= Beginning of Section =

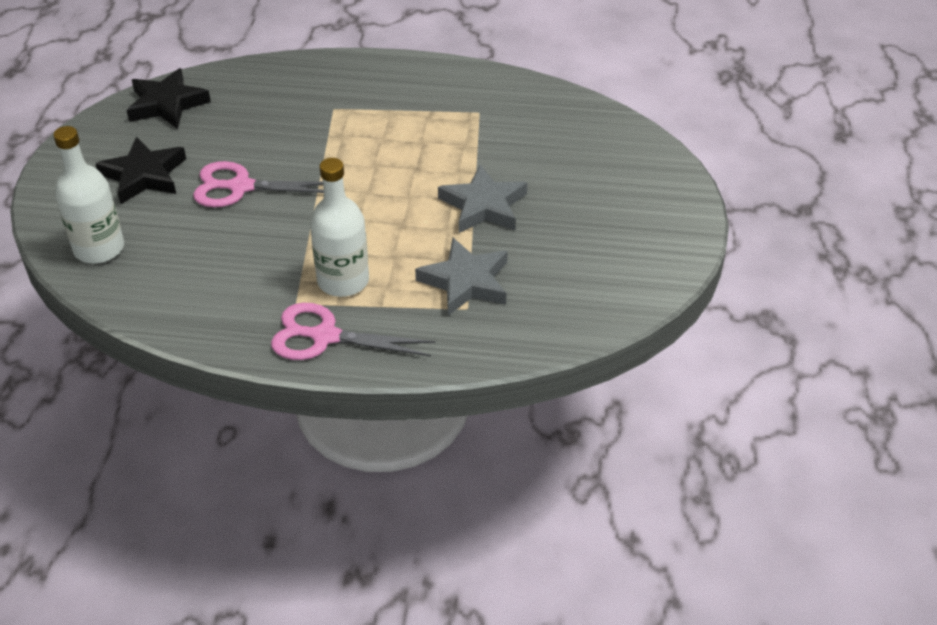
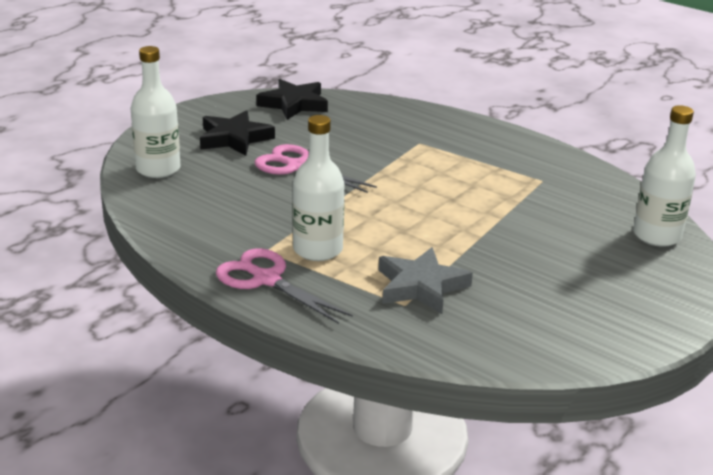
camera: 30 degrees right, 15 degrees down
grey star [438,164,527,233] -> none
none -> white bottle [633,105,696,247]

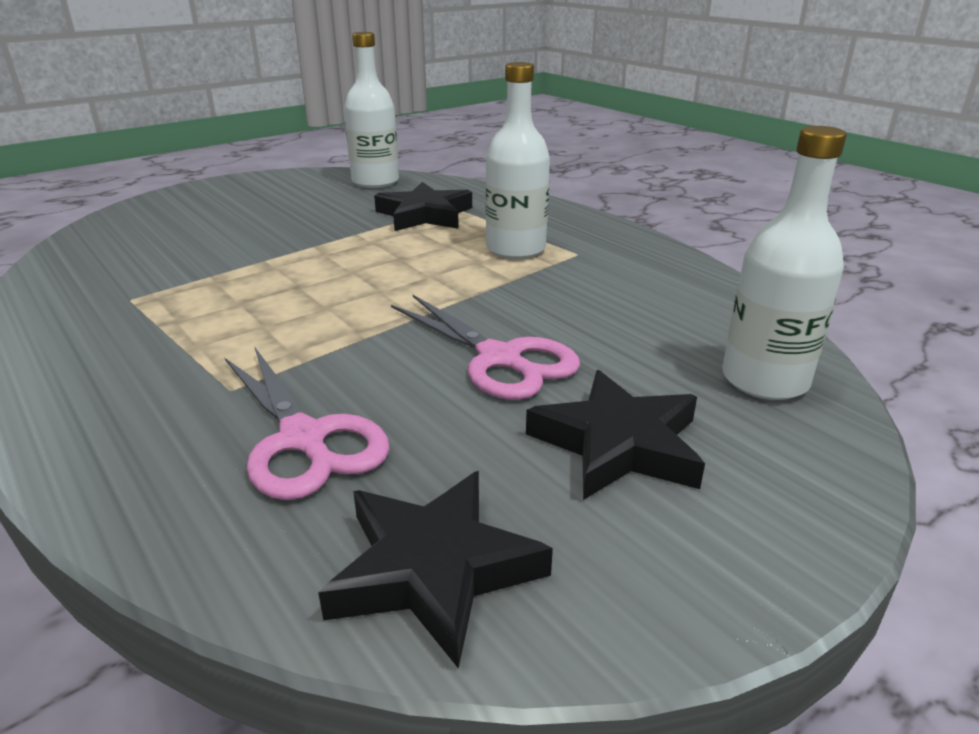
camera: 165 degrees left, 0 degrees up
pink scissors [216,248,353,324] -> pink scissors moved to [225,346,390,500]
grey star [378,247,473,314] -> black star [374,182,472,231]
white bottle [633,105,696,247] -> white bottle moved to [344,32,399,188]

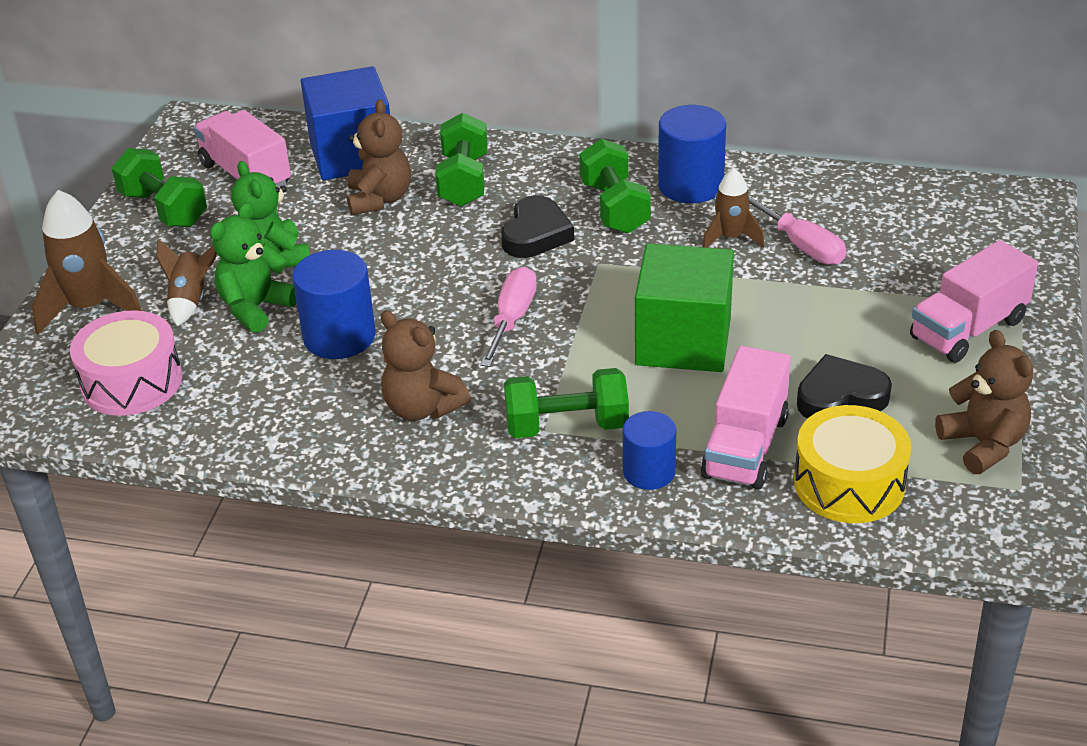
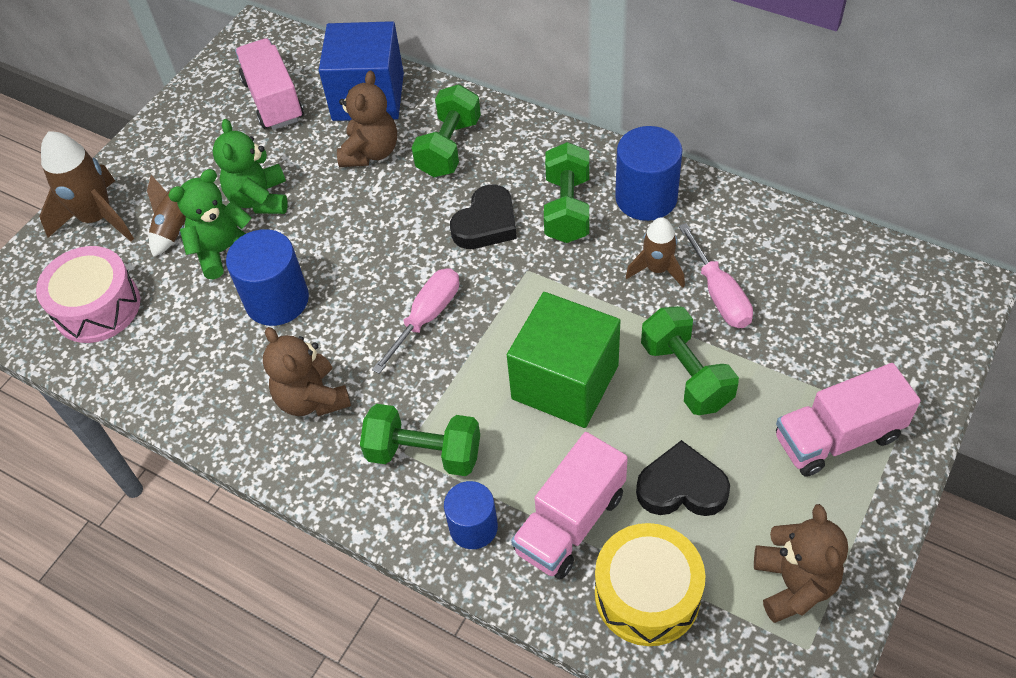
camera: 20 degrees right, 15 degrees up
green dumbbell [112,148,207,227] -> green dumbbell moved to [641,306,739,415]

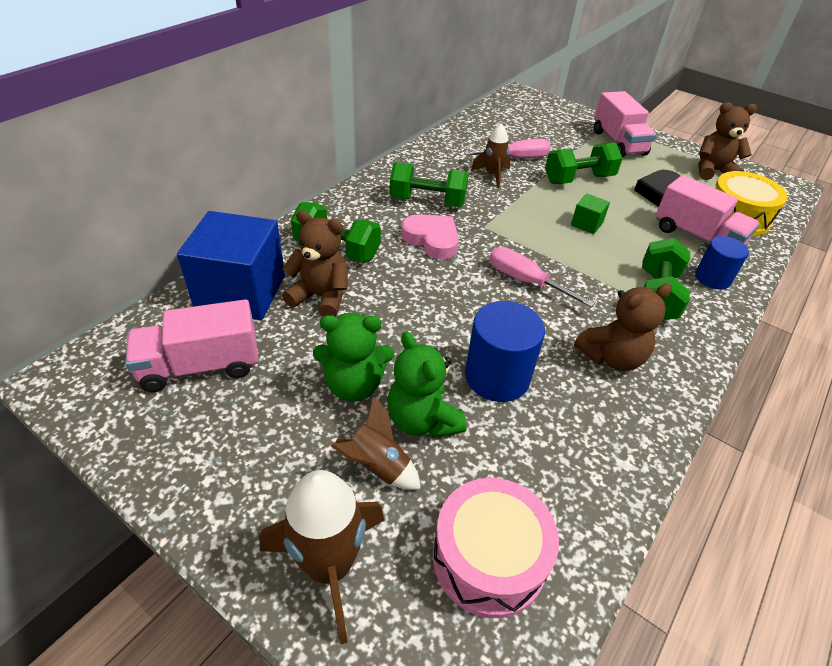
camera: 90 degrees left, 10 degrees down
black heart [450,184,517,249] -> pink heart [401,214,459,260]
green cube [507,292,621,428] -> green cube [571,194,610,234], size x0.43
blue cylinder [615,126,682,221] -> none

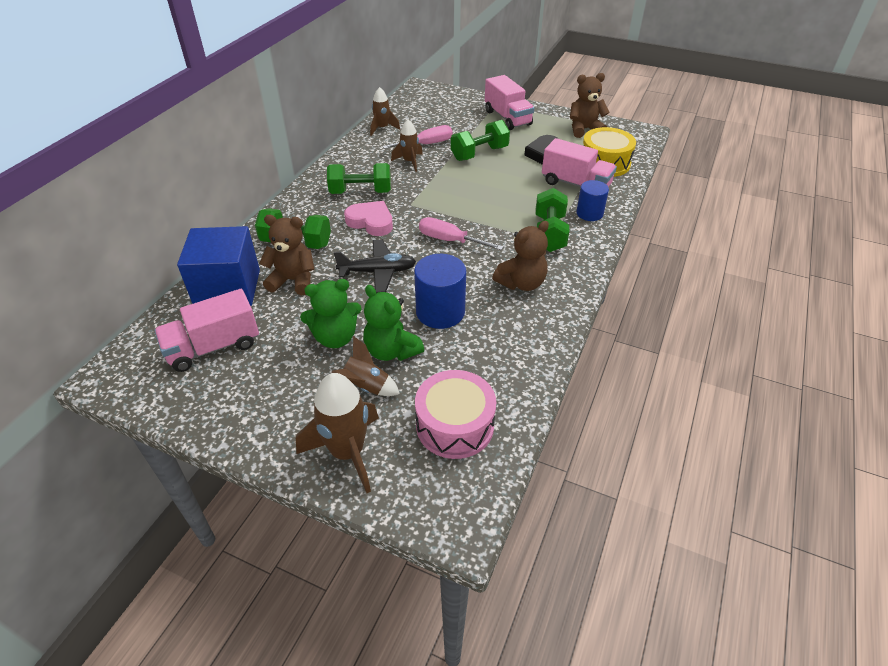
camera: 10 degrees left, 0 degrees up
green cube [571,194,610,234] -> none
none -> black plane [334,240,416,293]
none -> brown rocket [370,87,400,136]

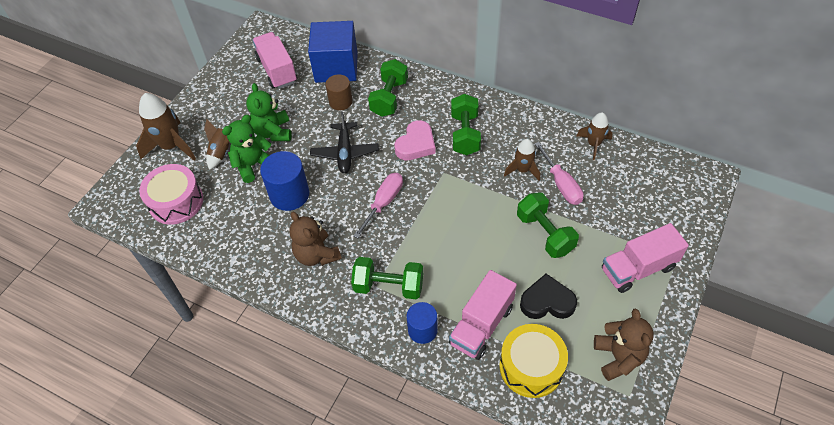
camera: 95 degrees right, 10 degrees up
brown teddy bear [259,215,314,295] -> brown cylinder [326,74,353,110]

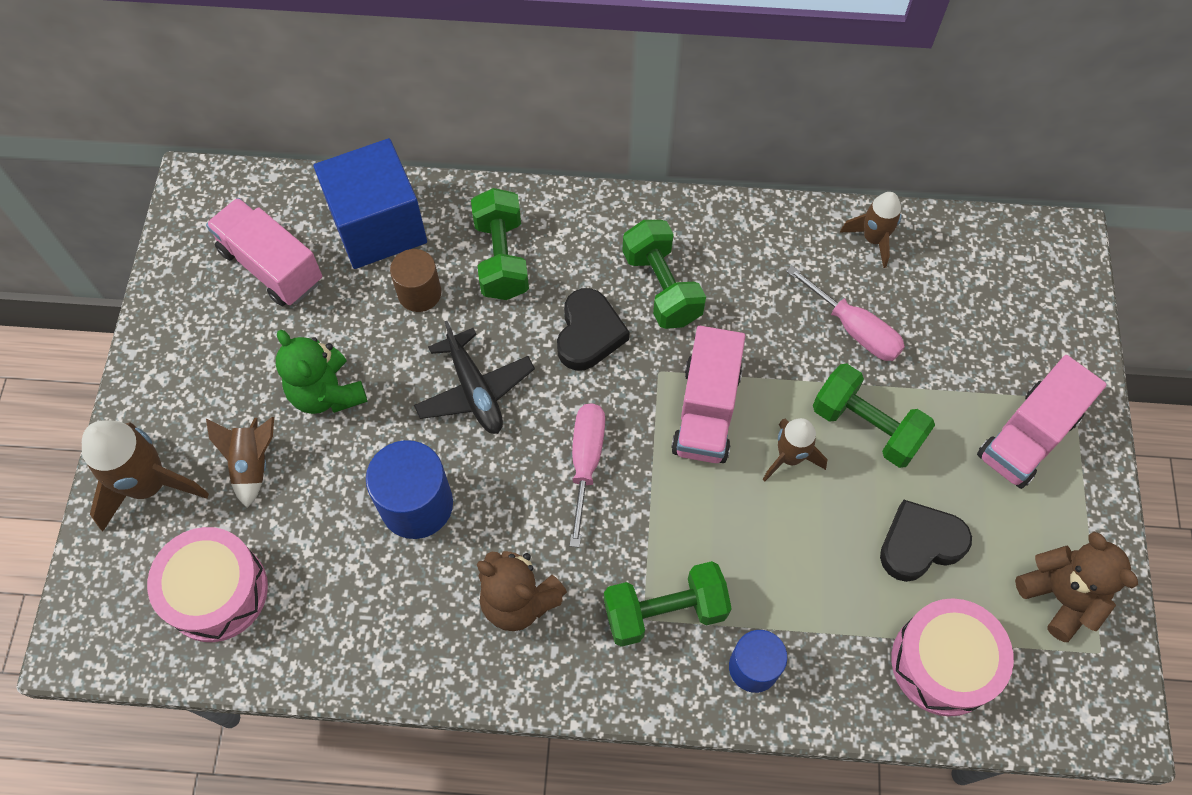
camera: 25 degrees left, 10 degrees up
green teddy bear [222,115,272,183] -> none
pink heart [394,120,436,160] -> black heart [557,288,629,371]
pink truck [449,270,517,360] -> pink truck moved to [671,326,745,463]
yellow drum [499,324,568,398] -> pink drum [892,598,1014,717]
brown rocket [504,139,540,181] -> brown rocket moved to [763,418,827,481]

= End of Section =

_Aim of the exercise_:
Your task is to return the lines above, from the first one up to and including the line containing "camera: 20 degrees right, 15 degrees up", minus any pictures.

_Result of the task_:
camera: 30 degrees right, 15 degrees down
grey star [438,164,527,233] -> none
none -> white bottle [633,105,696,247]

camera: 165 degrees left, 0 degrees up
pink scissors [216,248,353,324] -> pink scissors moved to [225,346,390,500]
grey star [378,247,473,314] -> black star [374,182,472,231]
white bottle [633,105,696,247] -> white bottle moved to [344,32,399,188]

camera: 20 degrees right, 15 degrees up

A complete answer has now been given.